"""

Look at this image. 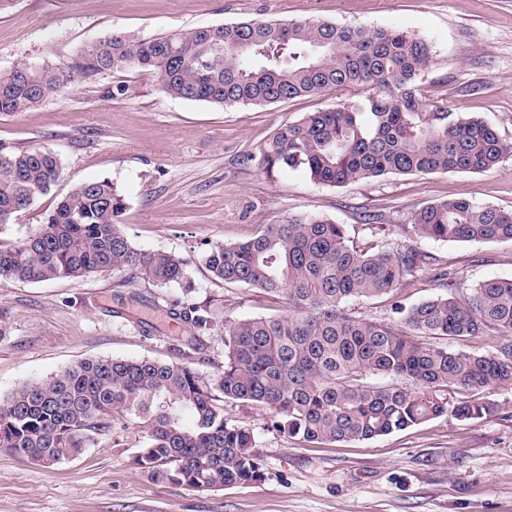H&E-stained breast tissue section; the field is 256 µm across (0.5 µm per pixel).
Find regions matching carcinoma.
Instances as JSON below:
<instances>
[{
    "label": "carcinoma",
    "mask_w": 512,
    "mask_h": 512,
    "mask_svg": "<svg viewBox=\"0 0 512 512\" xmlns=\"http://www.w3.org/2000/svg\"><path fill=\"white\" fill-rule=\"evenodd\" d=\"M433 59L424 39L395 28L307 19H249L144 39L115 32L64 68L17 66L0 73V115L25 112L76 74L149 71L161 90L214 106L269 105L347 90L336 107L281 127L248 157L267 174L302 169L313 183L341 186L386 175L481 172L512 153L485 122L423 100L418 80ZM62 163L51 151L0 141V229L49 193ZM124 196L112 180L86 182L61 197L21 243L0 245V277L22 283L94 273L136 275L164 288L186 279L176 253L137 248L125 231ZM416 237L512 242V210L466 198L428 204ZM414 246L361 250L344 225L324 216L264 224L243 242H216L202 255L214 282L280 296L287 312L224 321V362L194 367L214 327L193 289L170 302L189 336L170 361L87 358L0 397V448L54 465L111 434L124 418L142 429L139 469L192 488L218 490L264 480L254 432L224 417V400L265 406L274 427L308 443L370 440L448 414L490 418L497 405L452 403L444 390L480 394L512 382V345L496 354L420 341L512 335V278H493L456 299L457 280L436 274L442 293L405 308L404 280L430 263ZM385 296L407 330L352 317L344 304ZM390 378V383H378Z\"/></svg>",
    "instance_id": "obj_1"
}]
</instances>
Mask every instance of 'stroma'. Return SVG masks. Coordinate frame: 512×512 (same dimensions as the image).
Wrapping results in <instances>:
<instances>
[{
	"label": "stroma",
	"instance_id": "obj_1",
	"mask_svg": "<svg viewBox=\"0 0 512 512\" xmlns=\"http://www.w3.org/2000/svg\"><path fill=\"white\" fill-rule=\"evenodd\" d=\"M319 19L409 31L434 59L420 84L426 102L483 120L512 142V0H17L0 14V72L63 67L120 30L153 38L248 19ZM345 91L273 105L219 108L163 93L149 72L81 78L35 109L0 116V141L57 154L62 175L0 243L25 239L57 200L108 178L125 197L122 222L136 247L186 261L185 282L216 323L196 364L224 360V322L285 314L257 288L213 283L204 244L240 242L291 216H325L357 245L418 247L431 256L401 288L405 306L438 295L437 268L466 298L478 283L512 278V243L420 239L419 209L464 197L512 210V155L479 173L388 175L342 186L314 184L289 169L247 164L282 125L348 99ZM179 287L103 272L39 284L0 278V395L84 358L169 361L185 337L166 304ZM487 419L442 416L387 436L312 444L278 433L266 408L228 401L224 415L253 429L262 482L221 490L176 485L142 472L135 424L99 438L76 458L45 466L0 448V512H512V383L486 394Z\"/></svg>",
	"mask_w": 512,
	"mask_h": 512
}]
</instances>
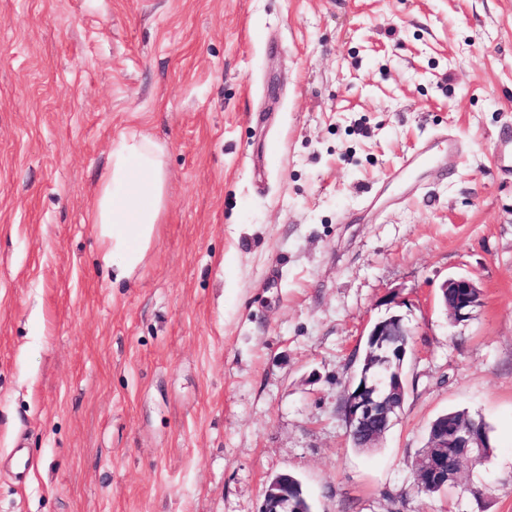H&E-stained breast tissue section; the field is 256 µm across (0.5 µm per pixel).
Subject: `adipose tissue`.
<instances>
[{
    "label": "adipose tissue",
    "mask_w": 512,
    "mask_h": 512,
    "mask_svg": "<svg viewBox=\"0 0 512 512\" xmlns=\"http://www.w3.org/2000/svg\"><path fill=\"white\" fill-rule=\"evenodd\" d=\"M167 198L163 148L136 129L120 134L112 142L90 210L103 269L113 283L128 279L143 263Z\"/></svg>",
    "instance_id": "ef3b65f1"
}]
</instances>
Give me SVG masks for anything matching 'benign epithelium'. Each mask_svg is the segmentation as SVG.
Here are the masks:
<instances>
[{"label": "benign epithelium", "instance_id": "obj_1", "mask_svg": "<svg viewBox=\"0 0 512 512\" xmlns=\"http://www.w3.org/2000/svg\"><path fill=\"white\" fill-rule=\"evenodd\" d=\"M454 292L458 301L448 316L455 322L471 316L481 302V289L477 282L467 276H451L439 287V295L448 298ZM412 335L405 317L392 314L373 322L367 332L369 343L378 354L375 361L360 376L353 377L348 384L343 411L349 435L355 436L367 425L389 428L402 410L405 401V379L400 365L407 352L403 336ZM473 431L456 426L448 428L444 422L436 426L434 452L424 461L423 467L432 481H448L447 448H471ZM288 477L282 473L267 486L259 512H300L297 499L288 493Z\"/></svg>", "mask_w": 512, "mask_h": 512}]
</instances>
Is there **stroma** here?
<instances>
[{"label": "stroma", "mask_w": 512, "mask_h": 512, "mask_svg": "<svg viewBox=\"0 0 512 512\" xmlns=\"http://www.w3.org/2000/svg\"><path fill=\"white\" fill-rule=\"evenodd\" d=\"M509 125L512 0H0V512H258L286 472L313 512H512ZM129 128L168 201L115 286L88 214ZM393 312L406 400L361 452L344 392ZM451 410L493 454L417 493ZM456 293L458 301L455 305V296L449 291ZM481 289L477 282L467 276H451L444 280L439 287L440 298L448 301V316L454 321H462L471 316L472 311L481 302Z\"/></svg>", "instance_id": "obj_1"}]
</instances>
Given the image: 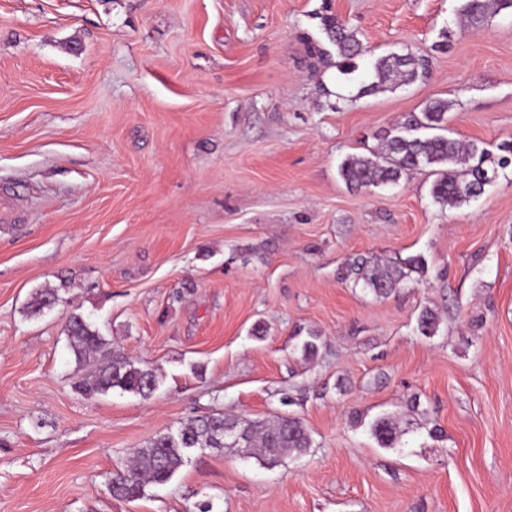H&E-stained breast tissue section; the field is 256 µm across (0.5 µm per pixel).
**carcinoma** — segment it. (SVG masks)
Returning <instances> with one entry per match:
<instances>
[{
	"label": "carcinoma",
	"mask_w": 512,
	"mask_h": 512,
	"mask_svg": "<svg viewBox=\"0 0 512 512\" xmlns=\"http://www.w3.org/2000/svg\"><path fill=\"white\" fill-rule=\"evenodd\" d=\"M465 22L475 29L483 28L497 16L512 17V0H463ZM324 40L307 39L306 54L311 67L327 63L343 75L359 69L358 60L370 54L351 29L334 14L321 17ZM428 72V60L407 49L390 52L368 62L371 81L360 88L362 94L410 85ZM449 103L433 99L420 113H411L382 137L379 148L368 155L352 154L339 166L345 184L351 188L397 185L413 171L431 169L434 180L431 195L444 207L456 208L484 193L496 181L499 172L512 166V141L497 146L498 153L475 143L464 144L441 134L447 129ZM425 269L420 255L397 257L379 264L365 257L348 262V275L377 297H387L411 273ZM65 303L57 288H43L34 293L27 315L39 316L46 310ZM439 321L425 308L418 317L421 335H436ZM66 331L69 346L77 364L87 367L75 388L87 395H105L115 389L142 397L158 389L156 369L138 365L112 347L99 330L82 314H67ZM382 448L400 447L406 430L393 416H380L370 427ZM211 448H235L249 458L267 465L305 454L311 440L302 422L296 418L272 423L247 422L227 418L221 413L209 414L180 425L176 431L153 437L147 446L132 451L131 465L112 474L108 489L113 496L135 500L150 484L168 482L185 463L191 451Z\"/></svg>",
	"instance_id": "carcinoma-1"
}]
</instances>
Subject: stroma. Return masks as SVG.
<instances>
[{"mask_svg":"<svg viewBox=\"0 0 512 512\" xmlns=\"http://www.w3.org/2000/svg\"><path fill=\"white\" fill-rule=\"evenodd\" d=\"M461 4L0 0V512H512V167L456 209L425 169L338 173L432 98L448 137L512 139V19L476 31ZM326 8L427 78L327 95L306 56ZM360 255L425 271L383 299L344 277ZM45 287L66 306L28 317ZM68 307L156 369L151 397L76 390ZM217 411L300 419L312 447L197 450L109 493L133 449ZM384 413L400 447L369 431Z\"/></svg>","mask_w":512,"mask_h":512,"instance_id":"obj_1","label":"stroma"}]
</instances>
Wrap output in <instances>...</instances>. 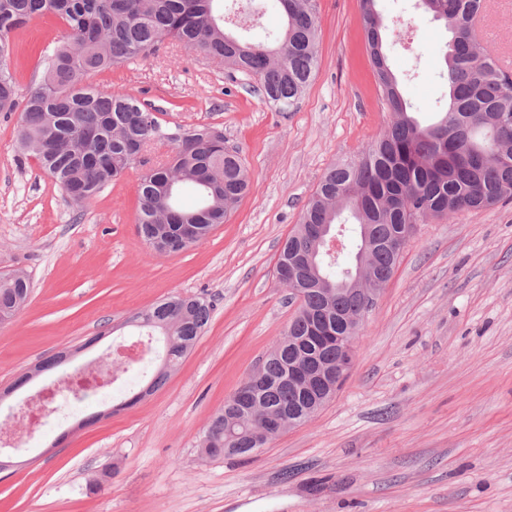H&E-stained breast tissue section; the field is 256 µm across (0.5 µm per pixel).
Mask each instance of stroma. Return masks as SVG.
Returning a JSON list of instances; mask_svg holds the SVG:
<instances>
[{
    "label": "stroma",
    "mask_w": 512,
    "mask_h": 512,
    "mask_svg": "<svg viewBox=\"0 0 512 512\" xmlns=\"http://www.w3.org/2000/svg\"><path fill=\"white\" fill-rule=\"evenodd\" d=\"M416 0H377L385 52L419 121L448 97L443 25ZM319 65L298 107L278 112L254 79L167 40L90 76L146 99L162 126L210 124L239 149L252 188L224 224L174 255L137 234L133 166L73 205L15 144L0 112V274L23 270L27 307L0 325V421L32 395L17 381L38 361L78 363L136 341L133 317L163 298L213 302L211 320L166 384L135 378L73 404L0 473V512H512V200L417 225L377 294L342 388L310 421L249 458H200L196 444L299 308L276 274L285 239L325 170L358 157L389 114L368 59L358 0H316ZM484 44L512 58V0H489ZM63 34L52 15L15 30L20 94ZM98 493L87 483L103 470Z\"/></svg>",
    "instance_id": "35a3bbf8"
}]
</instances>
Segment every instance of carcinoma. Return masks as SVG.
Listing matches in <instances>:
<instances>
[{"instance_id":"cac0c4a2","label":"carcinoma","mask_w":512,"mask_h":512,"mask_svg":"<svg viewBox=\"0 0 512 512\" xmlns=\"http://www.w3.org/2000/svg\"><path fill=\"white\" fill-rule=\"evenodd\" d=\"M254 15L274 10L282 27L271 42L250 41L228 28L240 15L238 0H0V112H20L18 147L38 161L55 185L78 207L93 200L136 164L130 147L172 146L165 162L142 175L136 229L156 253L170 255L204 239L235 209L251 184L240 153L213 136L215 128L162 127L155 109L138 97L86 83L87 76L144 57L171 39L220 65L252 77L259 95L279 112L297 109L318 67L319 21L315 0H250ZM370 61L391 114L383 135L357 160L335 165L320 179L288 236L277 272L297 263V277L281 282L301 307L325 313L323 327L336 332V315L364 308V295L349 290L358 263L366 288L392 277L400 257L394 243L409 226L428 218L488 208L512 199V72L476 40L473 22L487 0H420L417 9L443 23L449 39L442 56L448 106L421 125L408 111L384 52L385 19L375 0H359ZM46 15L64 23L43 78L19 95L12 71L10 33ZM190 187L193 207L180 203ZM315 224H330L342 237H356L347 262L326 253ZM30 282L21 271L0 274V323L27 303ZM213 305L196 296H173L137 315L149 336L162 338L167 367L150 381L164 385L203 335ZM313 321L297 314L286 335L327 359L335 351L310 339ZM258 408L232 398L203 429L198 448L217 459L247 457L269 417L299 412L304 403L288 387V344H277L262 364Z\"/></svg>"}]
</instances>
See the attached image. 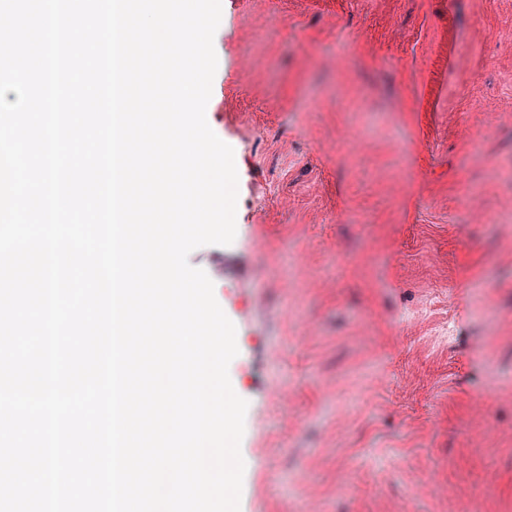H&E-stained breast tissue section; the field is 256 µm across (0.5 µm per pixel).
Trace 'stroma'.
<instances>
[{
	"label": "stroma",
	"mask_w": 512,
	"mask_h": 512,
	"mask_svg": "<svg viewBox=\"0 0 512 512\" xmlns=\"http://www.w3.org/2000/svg\"><path fill=\"white\" fill-rule=\"evenodd\" d=\"M218 33L236 237L189 262L236 327L240 512H512V122L471 109L512 112V0H222Z\"/></svg>",
	"instance_id": "1"
}]
</instances>
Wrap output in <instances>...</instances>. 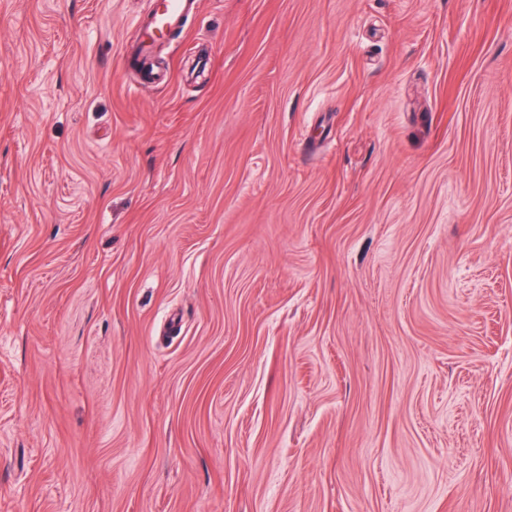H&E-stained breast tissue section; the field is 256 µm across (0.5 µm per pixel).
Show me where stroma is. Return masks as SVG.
I'll return each instance as SVG.
<instances>
[{
    "mask_svg": "<svg viewBox=\"0 0 512 512\" xmlns=\"http://www.w3.org/2000/svg\"><path fill=\"white\" fill-rule=\"evenodd\" d=\"M0 0V512H512V0ZM195 0L151 1V23L145 34V46L160 39L186 13L194 10Z\"/></svg>",
    "mask_w": 512,
    "mask_h": 512,
    "instance_id": "1",
    "label": "stroma"
}]
</instances>
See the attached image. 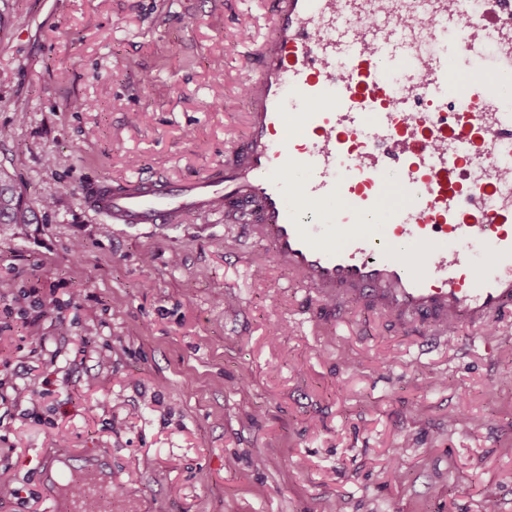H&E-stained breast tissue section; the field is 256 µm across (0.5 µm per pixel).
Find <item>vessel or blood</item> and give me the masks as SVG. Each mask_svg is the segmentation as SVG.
<instances>
[{"label": "vessel or blood", "instance_id": "b4317fda", "mask_svg": "<svg viewBox=\"0 0 512 512\" xmlns=\"http://www.w3.org/2000/svg\"><path fill=\"white\" fill-rule=\"evenodd\" d=\"M243 58L247 130L191 181L89 185L111 224L165 228L243 214V238L316 302L353 300L438 341L512 318V0L464 19L459 0H270ZM496 67L478 63L488 48ZM484 244L489 264L469 249ZM68 512H120L97 466L61 475Z\"/></svg>", "mask_w": 512, "mask_h": 512}]
</instances>
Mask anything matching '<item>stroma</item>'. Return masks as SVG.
Masks as SVG:
<instances>
[{"label":"stroma","mask_w":512,"mask_h":512,"mask_svg":"<svg viewBox=\"0 0 512 512\" xmlns=\"http://www.w3.org/2000/svg\"><path fill=\"white\" fill-rule=\"evenodd\" d=\"M243 25L261 44L268 0H0V168L31 209L0 227V512H53L77 457L125 512H512V323L427 345L362 302L312 317L238 225L84 210L91 181L223 163Z\"/></svg>","instance_id":"1"}]
</instances>
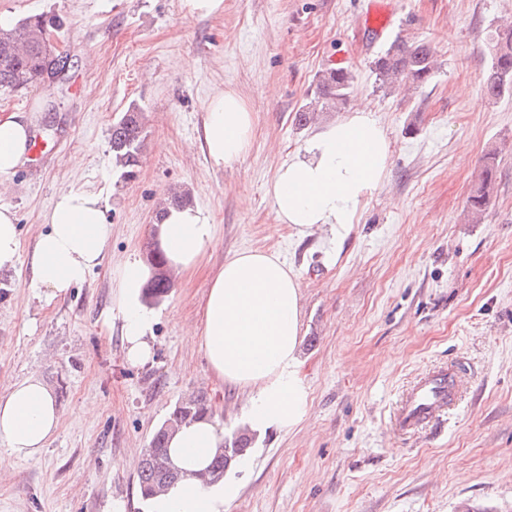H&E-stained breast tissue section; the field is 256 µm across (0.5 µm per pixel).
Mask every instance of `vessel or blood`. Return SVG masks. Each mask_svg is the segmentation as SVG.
I'll use <instances>...</instances> for the list:
<instances>
[{"instance_id":"obj_1","label":"vessel or blood","mask_w":512,"mask_h":512,"mask_svg":"<svg viewBox=\"0 0 512 512\" xmlns=\"http://www.w3.org/2000/svg\"><path fill=\"white\" fill-rule=\"evenodd\" d=\"M391 11L386 0H368L363 24L374 33L389 25ZM461 375L455 366L440 367L420 377L407 391L394 416V426L402 433H416L441 424L443 416L458 401Z\"/></svg>"}]
</instances>
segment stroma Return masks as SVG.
Returning <instances> with one entry per match:
<instances>
[{
  "label": "stroma",
  "mask_w": 512,
  "mask_h": 512,
  "mask_svg": "<svg viewBox=\"0 0 512 512\" xmlns=\"http://www.w3.org/2000/svg\"><path fill=\"white\" fill-rule=\"evenodd\" d=\"M366 0H224L202 17L181 0H0L20 21L57 14L65 80L0 88V113L30 114L47 144L39 164L5 176L0 205L21 249L70 188L102 193L112 237L105 260L66 296L29 286L25 261L0 292V394L30 376L62 412L38 455L0 473V512H146L139 462L176 402L203 394L225 431L243 398L212 378L189 333L212 271L245 249L278 251L302 288L304 421L256 438L253 466L228 512H512V94L488 100L489 38L512 0H391L393 24L372 38ZM436 51L417 90L380 85L374 59L396 38ZM355 75L345 111L367 107L391 143L379 190L360 208L336 262L318 236L276 224L266 187L309 137L296 111L333 62ZM232 89L255 119L244 159L213 169L194 145L206 100ZM143 113L134 178L112 165L110 129ZM496 181L481 223L466 200L484 158ZM187 186L215 237L201 265L158 305L153 360L127 362L111 313L110 266L146 259L158 200ZM463 368L464 396L438 429L397 434L402 392L432 365Z\"/></svg>",
  "instance_id": "1"
}]
</instances>
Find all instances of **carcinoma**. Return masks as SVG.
<instances>
[{
	"label": "carcinoma",
	"mask_w": 512,
	"mask_h": 512,
	"mask_svg": "<svg viewBox=\"0 0 512 512\" xmlns=\"http://www.w3.org/2000/svg\"><path fill=\"white\" fill-rule=\"evenodd\" d=\"M63 26L58 17L34 15L11 29H0V87L13 91L26 89L32 82L47 81L54 74L57 57L42 50L41 35L44 30L57 31ZM491 66L484 76L482 90L486 97L497 99L512 92V26L496 31L491 38ZM436 57L427 44H409L403 40L393 42L374 61L378 80L392 84L408 81L421 87L433 76ZM354 83L353 72L346 67L328 68L318 76L314 98L299 109L295 120L300 126L311 121L313 112H333L347 102ZM145 141L142 113L131 106L112 125L110 147L113 165L131 177L139 164V155ZM496 155L487 154L478 181L467 197L466 207L472 221L477 223L487 209L491 198ZM155 274L145 288L146 301H160L170 290V280L160 252L149 250ZM210 413L206 398L202 395L187 399L174 406L167 419L150 440L139 468V487L142 499H147L168 488L179 479L168 456L167 440L184 422ZM255 434L246 427L224 437V446L218 449L208 470V481L216 482L234 466L237 459L246 455Z\"/></svg>",
	"instance_id": "obj_1"
}]
</instances>
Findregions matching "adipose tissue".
Segmentation results:
<instances>
[{"mask_svg": "<svg viewBox=\"0 0 512 512\" xmlns=\"http://www.w3.org/2000/svg\"><path fill=\"white\" fill-rule=\"evenodd\" d=\"M32 122L25 115L0 114V175L28 161ZM255 120L244 99L220 90L207 100L198 145L212 167L241 161L254 137ZM391 159L383 126L358 108L315 131L282 164L269 183L276 221L301 237L320 234L329 259H336L364 202L379 188ZM45 226L28 255L30 285L50 297L83 283L105 256L112 228L101 194L82 189L60 192L43 213ZM215 233L209 215L197 207L172 208L154 227L158 246L175 274L193 272ZM151 265L129 258L114 266L112 308L120 319L125 357L134 365L154 356L156 310L142 299ZM210 374L231 392H245L244 418L258 434L292 430L306 417L310 393L302 376L301 285L281 256L247 249L226 257L212 274L203 318L192 330ZM61 412L45 382L29 377L0 395V472L15 459L37 455L59 427ZM224 443V429L206 417L183 424L168 443L184 478L155 496L149 512H225L241 491L237 479L215 484L197 480Z\"/></svg>", "mask_w": 512, "mask_h": 512, "instance_id": "1", "label": "adipose tissue"}]
</instances>
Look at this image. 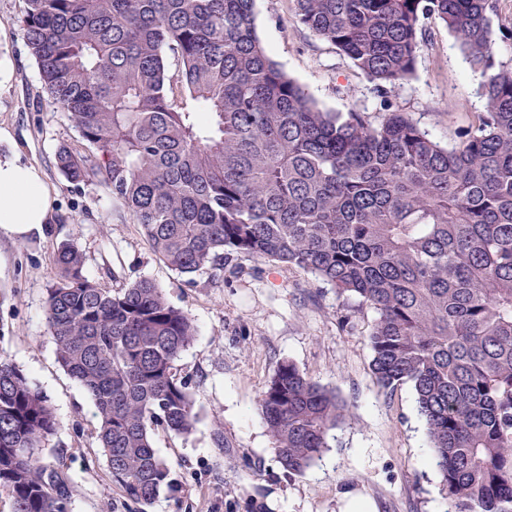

"""

→ **SHORT PROBLEM**
Pick out the lines above that hold the string "every" and show them.

→ **FULL ANSWER**
Mask every instance of 'stroma'. Return SVG masks. Coordinate frame: 512×512 (same dimensions as the image).
Segment every instance of carcinoma. Return masks as SVG.
Mask every instance of `vessel or blood`. Return SVG masks. Each mask_svg is the segmentation as SVG.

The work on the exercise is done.